* Instructions for the task *
The answer is the exact text of every line from the one that contains "black plate C2:D3" to the final line of the entries below, with pictures left out.

──────── Information shown

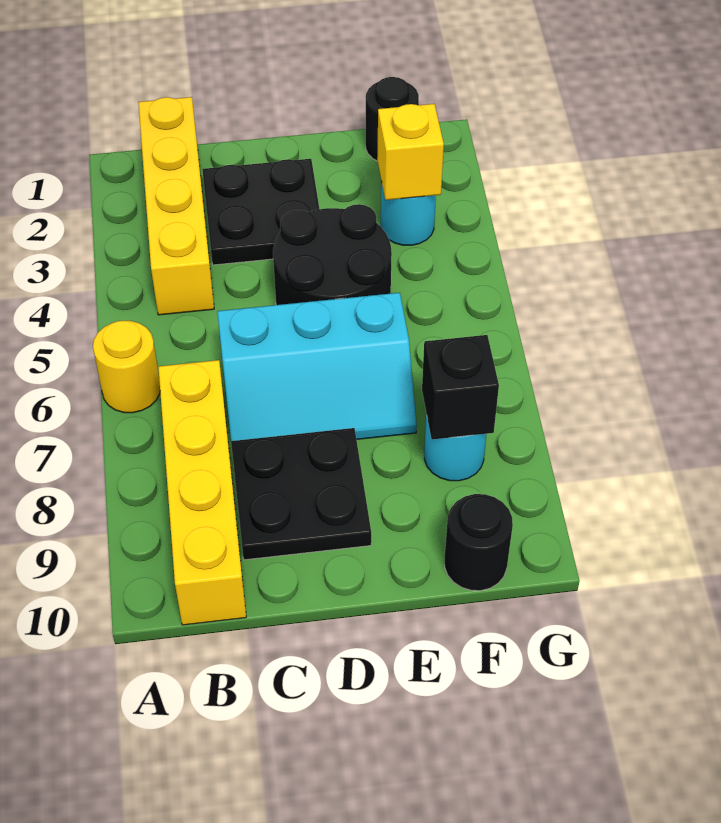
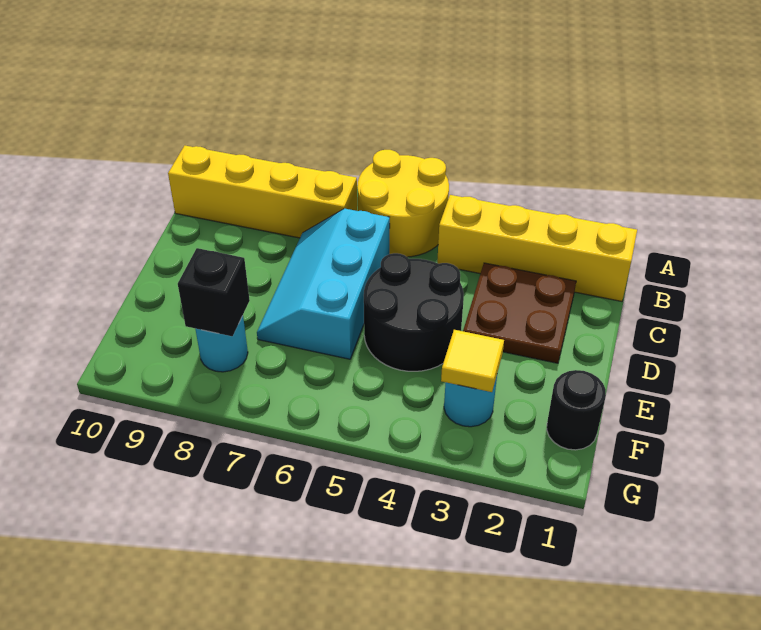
yellow round brick A6 level 1 -> yellow round brick A5:B6 level 1
black plate C2:D3 level 1 -> brown plate C2:D3 level 1
black plate C8:D9 level 1 -> none
yellow brick F3 level 2 -> yellow tile F3 level 2
black round brick F10 level 1 -> none

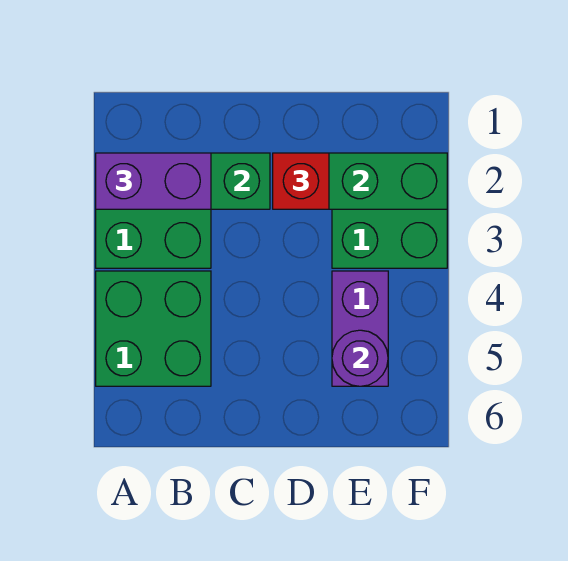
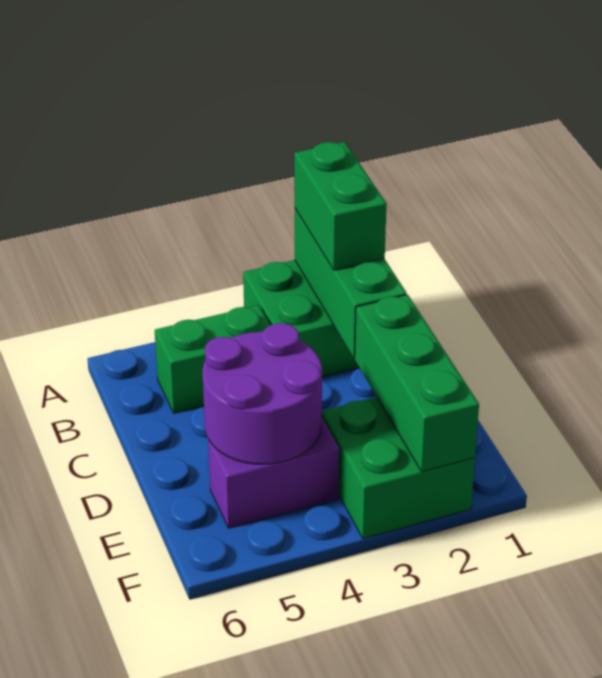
purple brick A2:B2 level 3 -> green brick A2:B2 level 3
green brick A4:B5 level 1 -> green brick B4:B5 level 1
red brick D2 level 3 -> none
purple round brick E5 level 2 -> purple round brick D4:E5 level 2

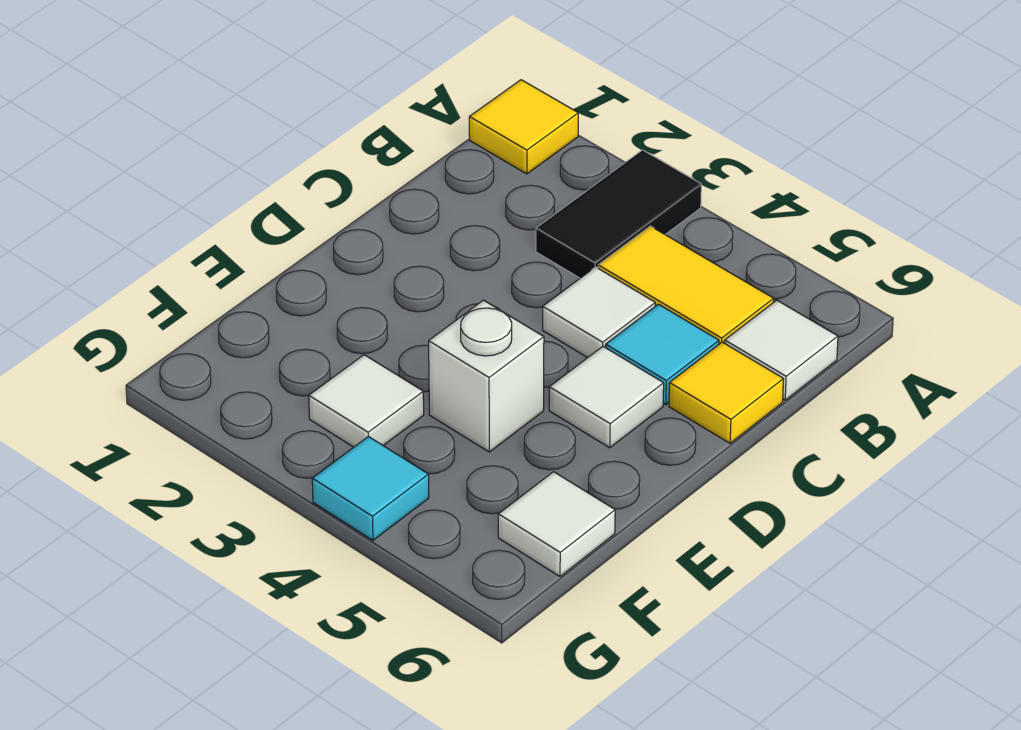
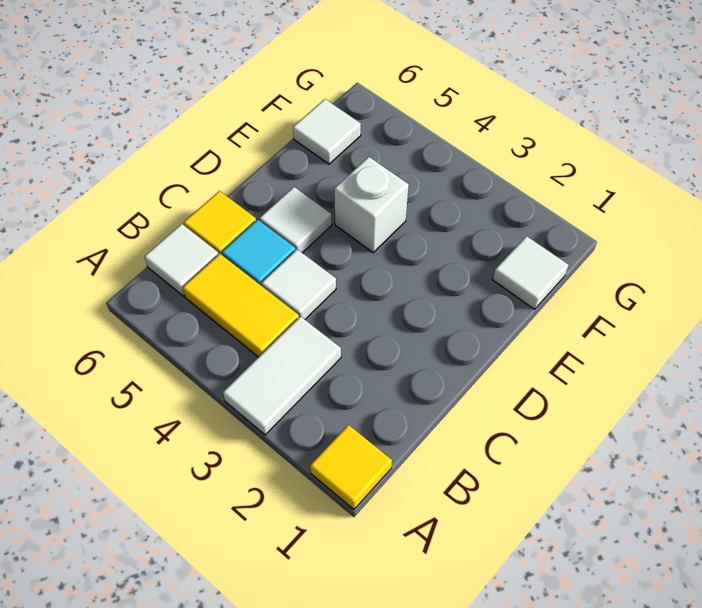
black tile A3:B3 level 1 -> white tile A3:B3 level 1
white tile F3 level 1 -> white tile F1 level 1
cyan tile G4 level 1 -> none

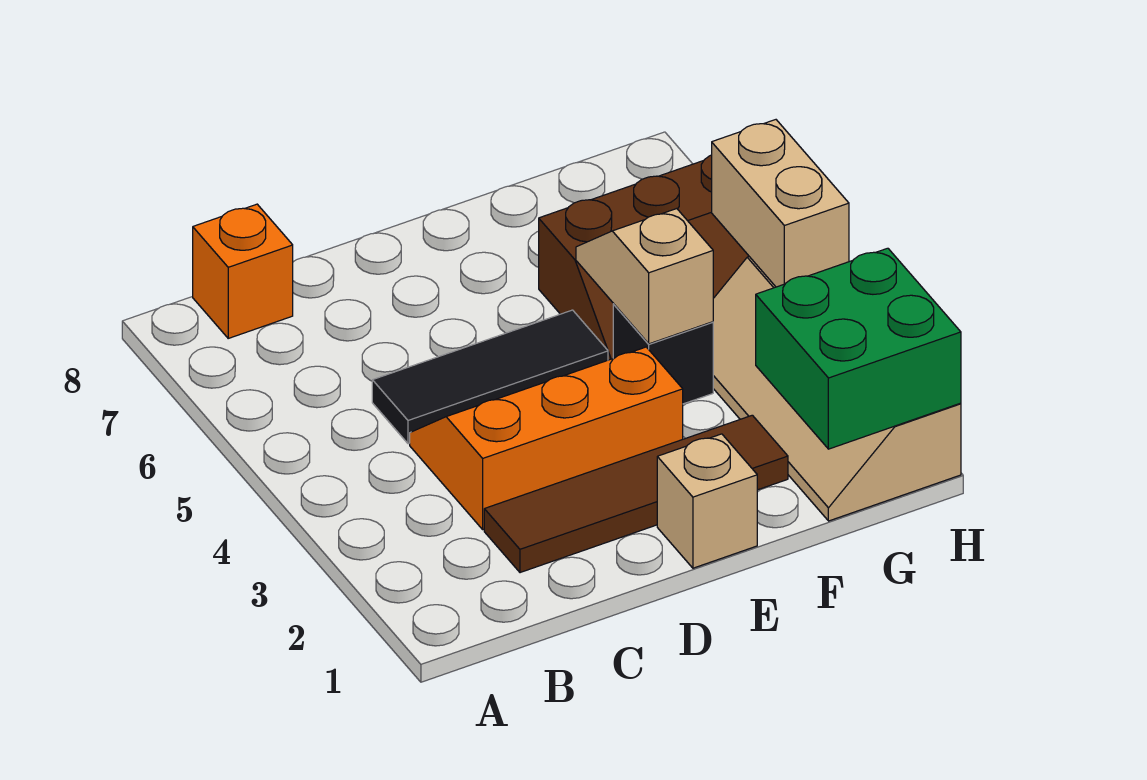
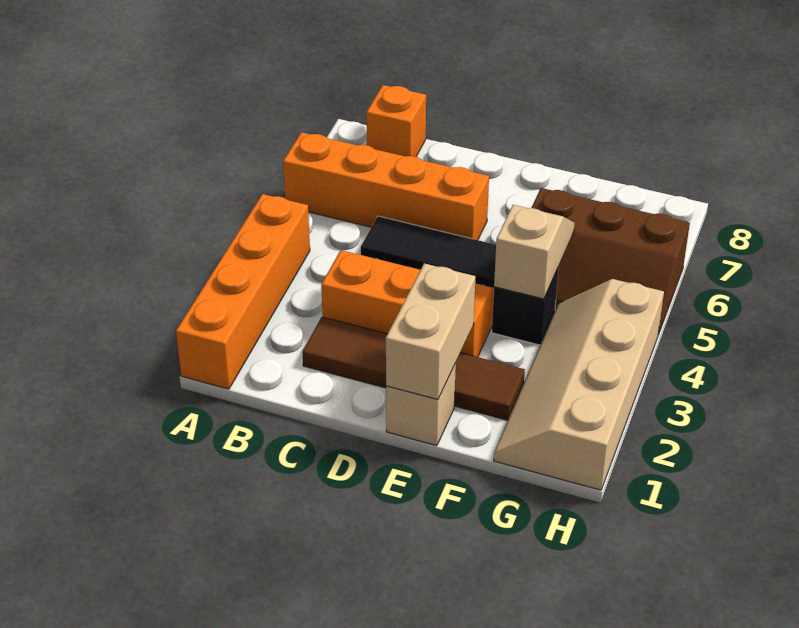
none -> orange brick A1:A4 level 1
none -> orange brick A6:D6 level 1
green brick G1:H2 level 2 -> none
tan brick H4:H5 level 2 -> tan brick E1:E2 level 2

────────────────

* Solution for this problem *
black plate C2:D3 level 1 -> brown plate C2:D3 level 1
black plate C8:D9 level 1 -> none
yellow brick F3 level 2 -> yellow tile F3 level 2
black round brick F10 level 1 -> none

purple brick A2:B2 level 3 -> green brick A2:B2 level 3
green brick A4:B5 level 1 -> green brick B4:B5 level 1
red brick D2 level 3 -> none
purple round brick E5 level 2 -> purple round brick D4:E5 level 2

black tile A3:B3 level 1 -> white tile A3:B3 level 1
white tile F3 level 1 -> white tile F1 level 1
cyan tile G4 level 1 -> none

none -> orange brick A1:A4 level 1
none -> orange brick A6:D6 level 1
green brick G1:H2 level 2 -> none
tan brick H4:H5 level 2 -> tan brick E1:E2 level 2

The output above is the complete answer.